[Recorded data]
▼
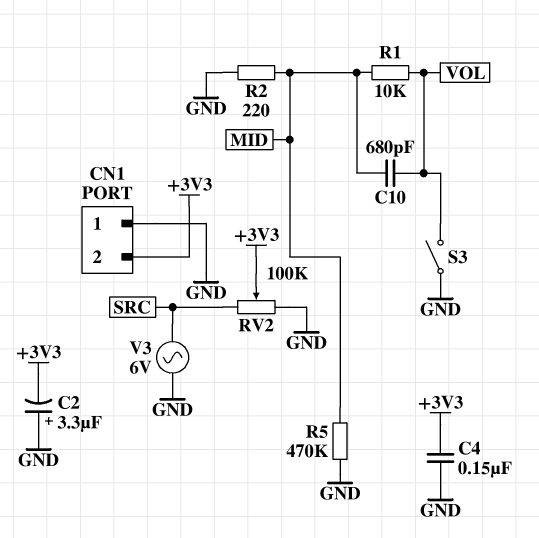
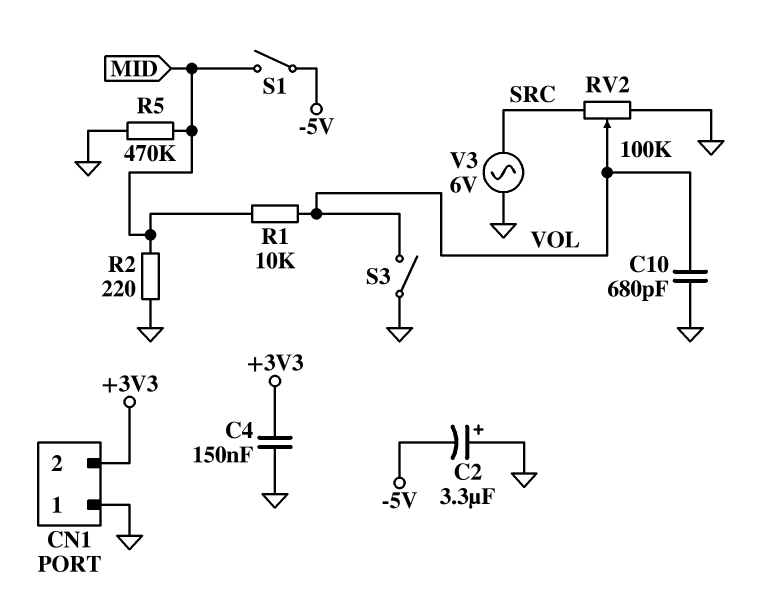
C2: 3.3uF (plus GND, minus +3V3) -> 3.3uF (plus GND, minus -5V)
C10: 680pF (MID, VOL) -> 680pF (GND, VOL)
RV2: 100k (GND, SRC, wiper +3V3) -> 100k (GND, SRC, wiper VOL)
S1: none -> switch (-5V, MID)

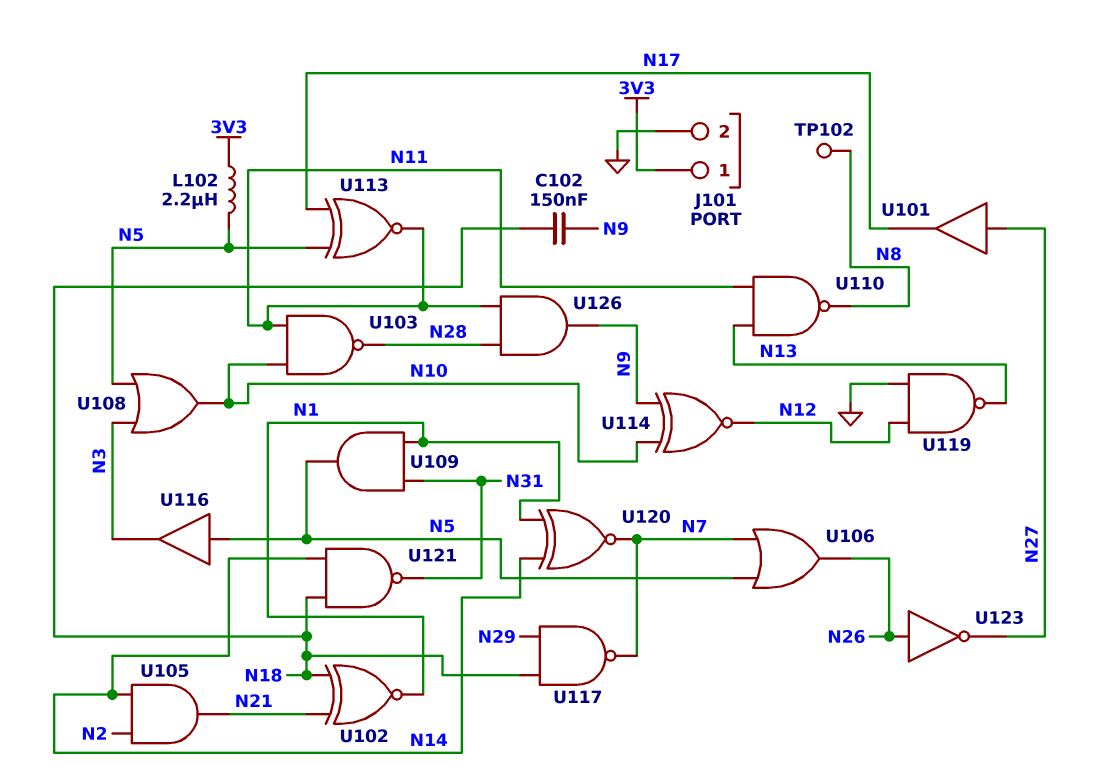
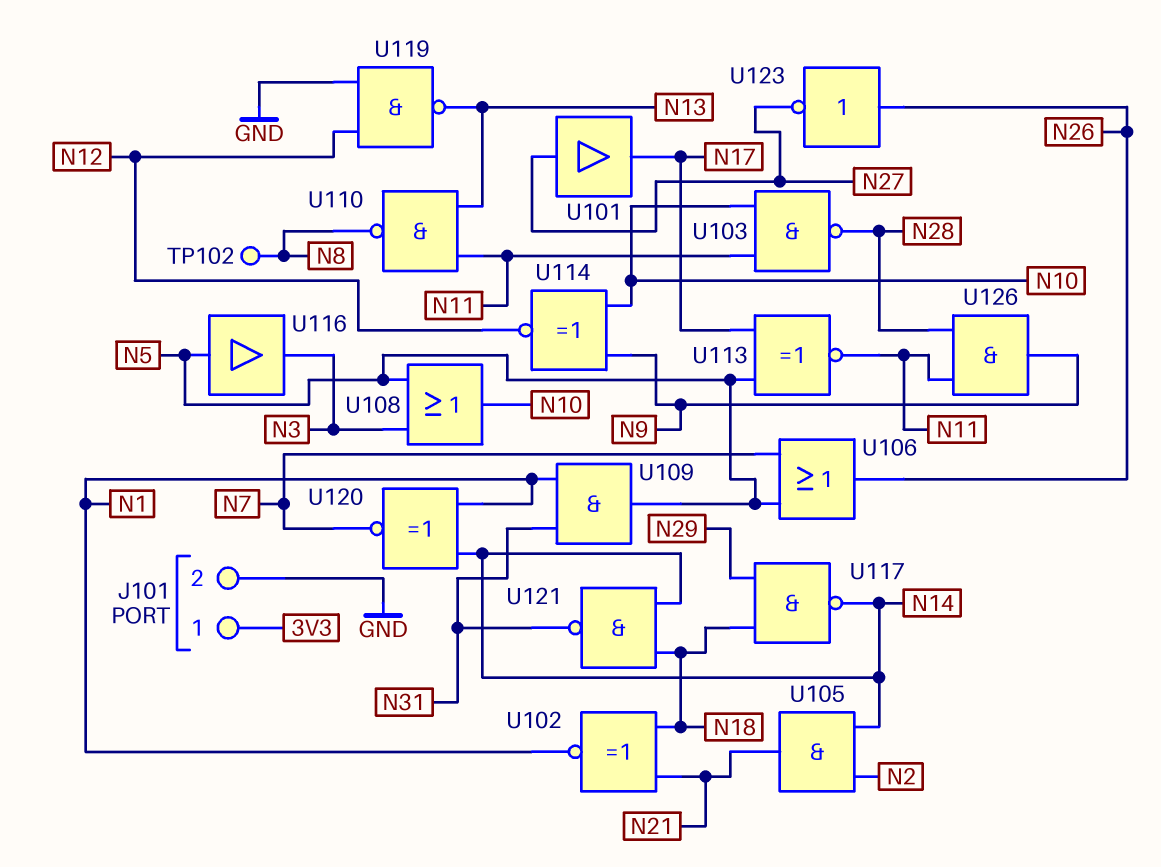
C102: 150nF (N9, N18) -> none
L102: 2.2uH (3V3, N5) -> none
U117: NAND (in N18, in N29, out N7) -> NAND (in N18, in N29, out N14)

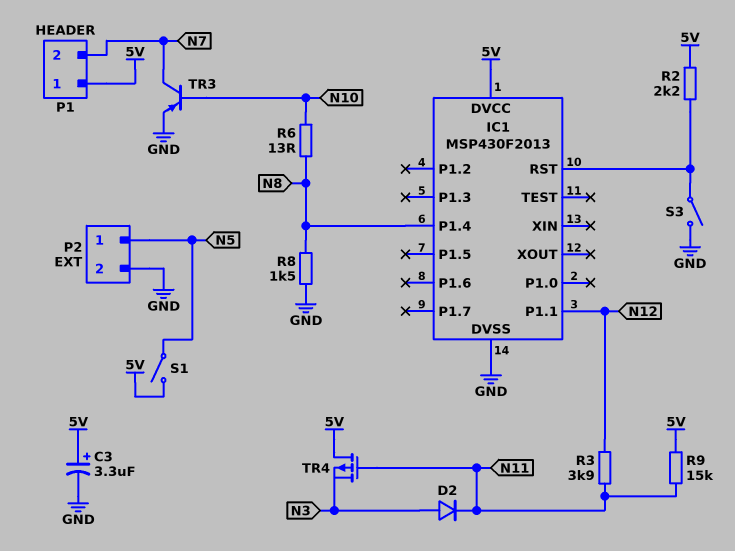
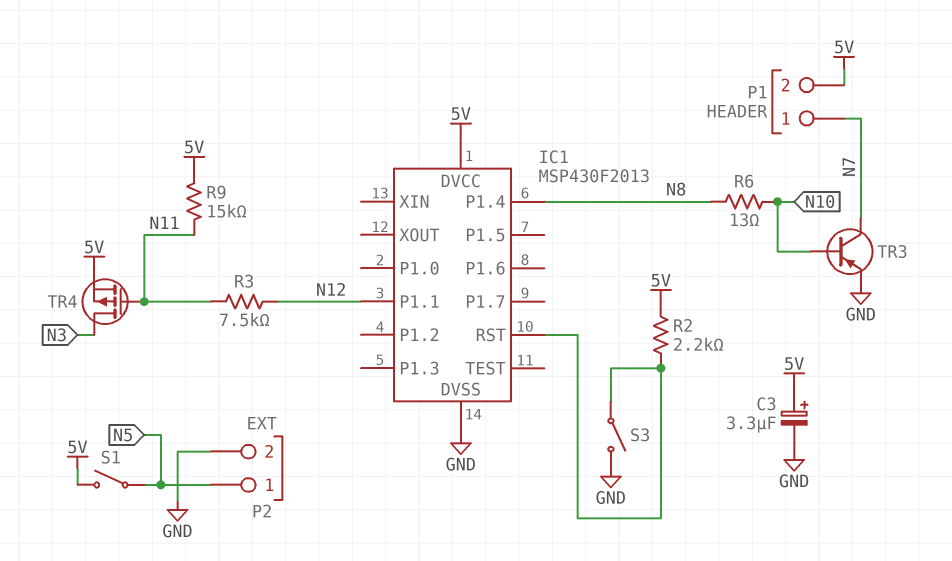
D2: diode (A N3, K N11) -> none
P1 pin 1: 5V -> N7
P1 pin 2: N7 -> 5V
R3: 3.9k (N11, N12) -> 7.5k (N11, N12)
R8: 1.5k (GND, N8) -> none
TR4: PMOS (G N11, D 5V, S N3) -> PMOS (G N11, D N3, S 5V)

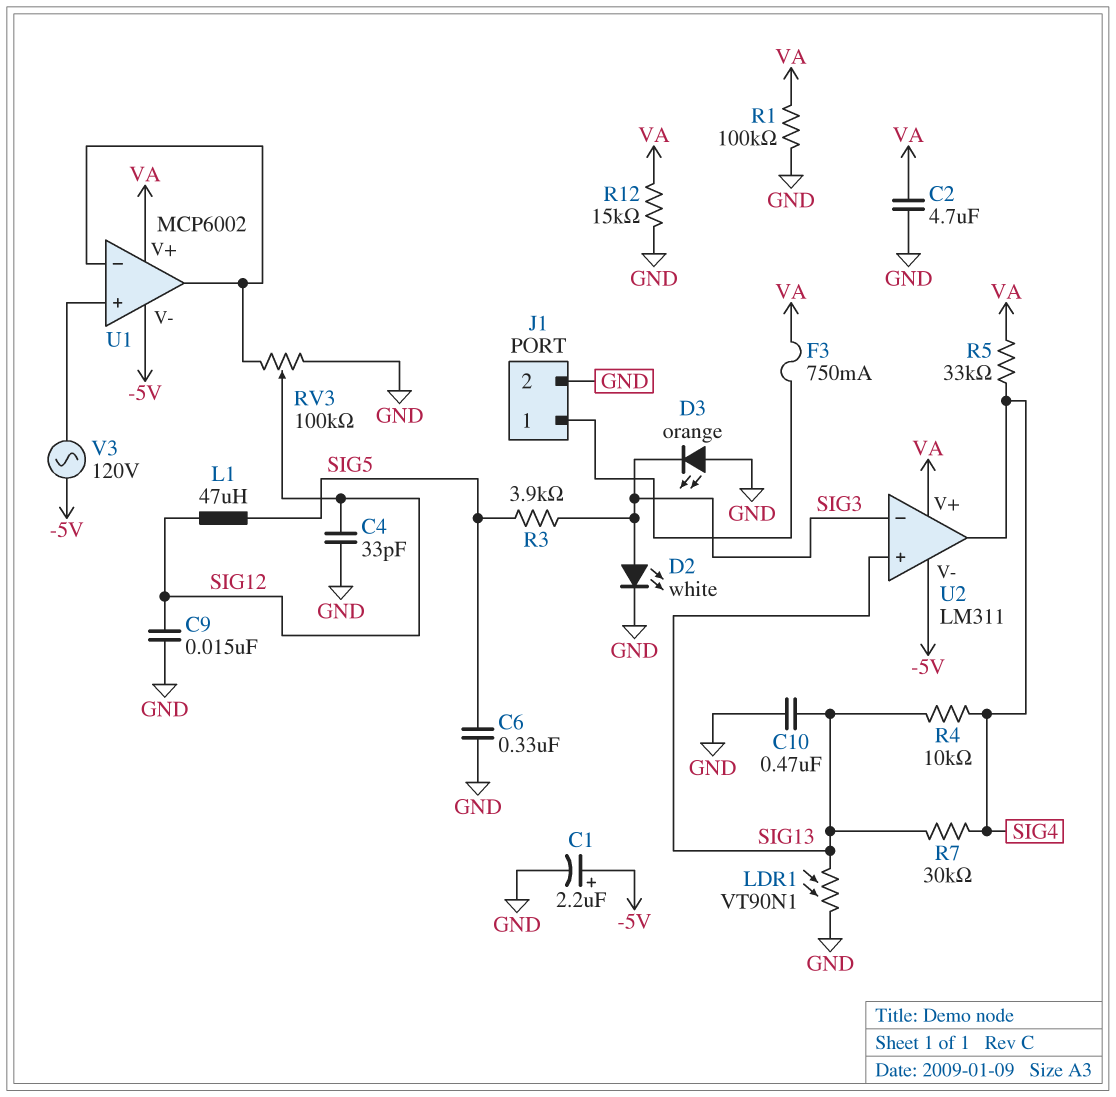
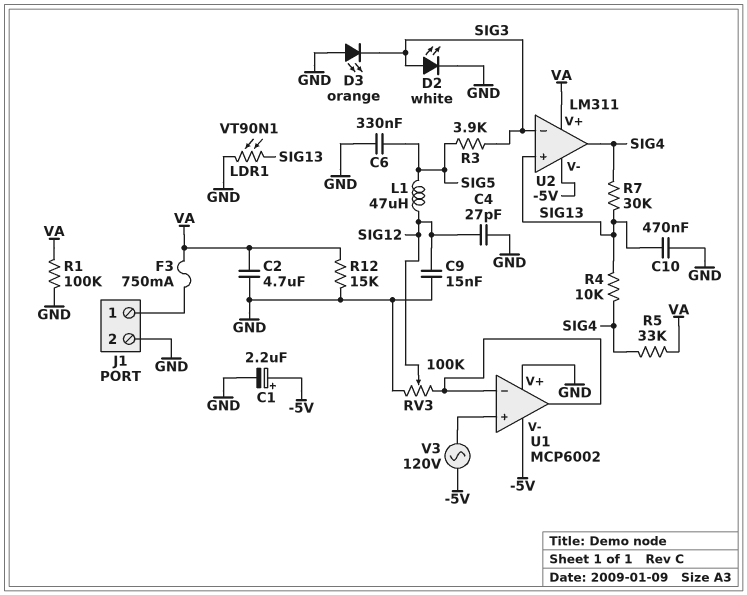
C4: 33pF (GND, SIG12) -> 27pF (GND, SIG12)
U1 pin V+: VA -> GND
▲
Apart from the pictures, repeat every entry exactly.

C2: 3.3uF (plus GND, minus +3V3) -> 3.3uF (plus GND, minus -5V)
C10: 680pF (MID, VOL) -> 680pF (GND, VOL)
RV2: 100k (GND, SRC, wiper +3V3) -> 100k (GND, SRC, wiper VOL)
S1: none -> switch (-5V, MID)

C102: 150nF (N9, N18) -> none
L102: 2.2uH (3V3, N5) -> none
U117: NAND (in N18, in N29, out N7) -> NAND (in N18, in N29, out N14)

D2: diode (A N3, K N11) -> none
P1 pin 1: 5V -> N7
P1 pin 2: N7 -> 5V
R3: 3.9k (N11, N12) -> 7.5k (N11, N12)
R8: 1.5k (GND, N8) -> none
TR4: PMOS (G N11, D 5V, S N3) -> PMOS (G N11, D N3, S 5V)

C4: 33pF (GND, SIG12) -> 27pF (GND, SIG12)
U1 pin V+: VA -> GND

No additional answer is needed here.